[[ Study material open ]]
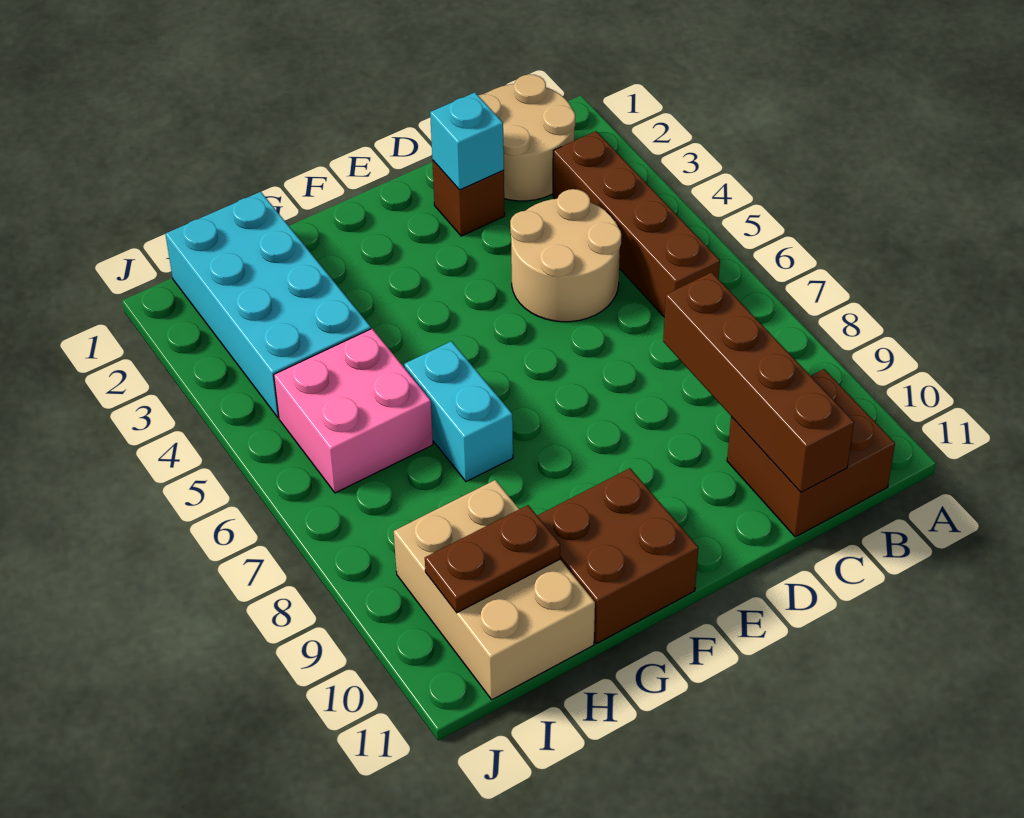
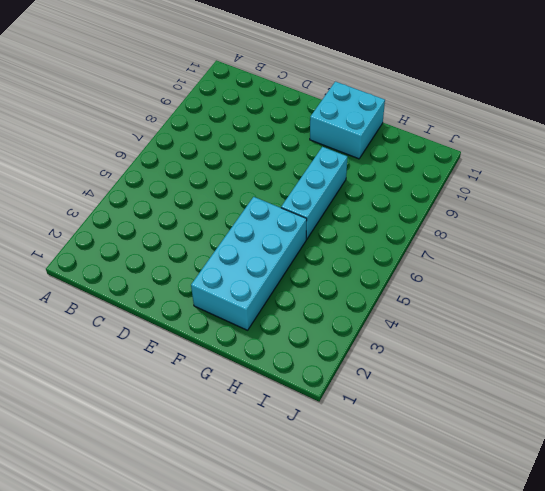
cyan brick F2:G5 level 1 -> cyan brick H1:I4 level 1
cyan brick F10:G11 level 1 -> brown brick F10:G11 level 1
cyan brick G6:G8 level 1 -> cyan brick G6:G7 level 1
none -> tan round brick B1:C2 level 1
none -> brown brick B3:B6 level 1
none -> brown brick B10:C11 level 1

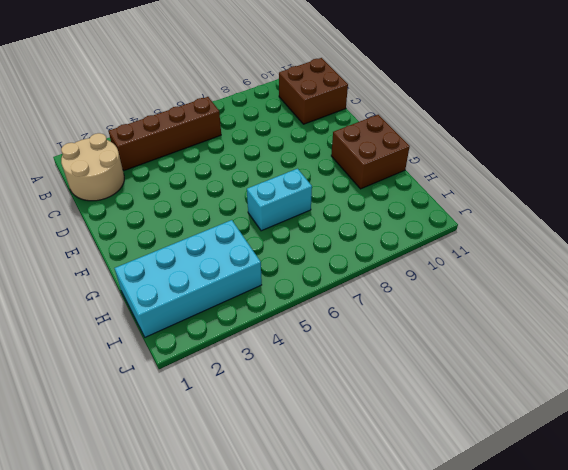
none -> tan round brick C4:D5 level 1
none -> brown brick D2 level 1
none -> pink brick H5:I6 level 1

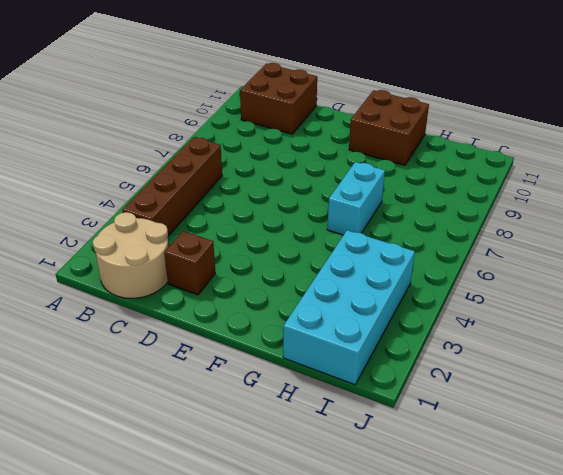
none -> tan round brick C4:D5 level 1
none -> pink brick H5:I6 level 1
none -> tan brick H9:I11 level 1

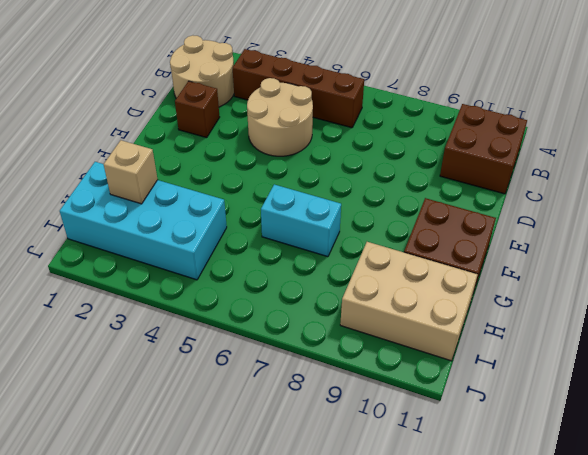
tan brick H2 level 2 -> none
none -> pink brick H5:I6 level 1
none -> brown brick C8:C11 level 2
none -> cyan brick D2 level 2

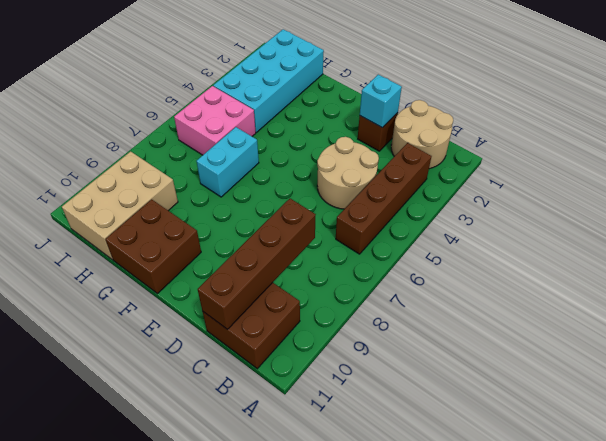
none -> brown plate H10:I10 level 2

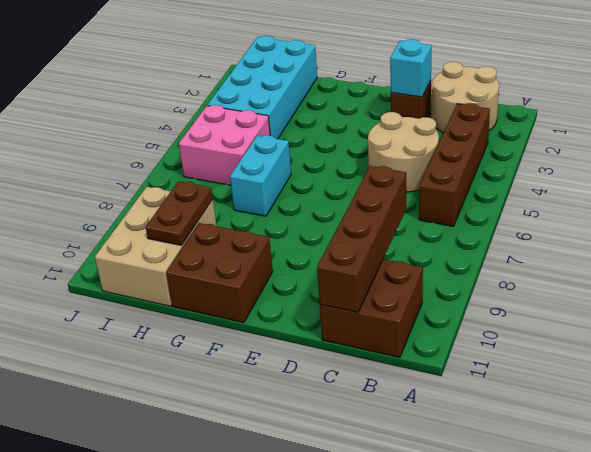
brown plate H9:H10 level 2 -> brown plate H10:I10 level 2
[[ Study material closed ]]
Exercise prompt:
The answer must be a single number: how many lines above contain the word "cyan".

Answer section:
4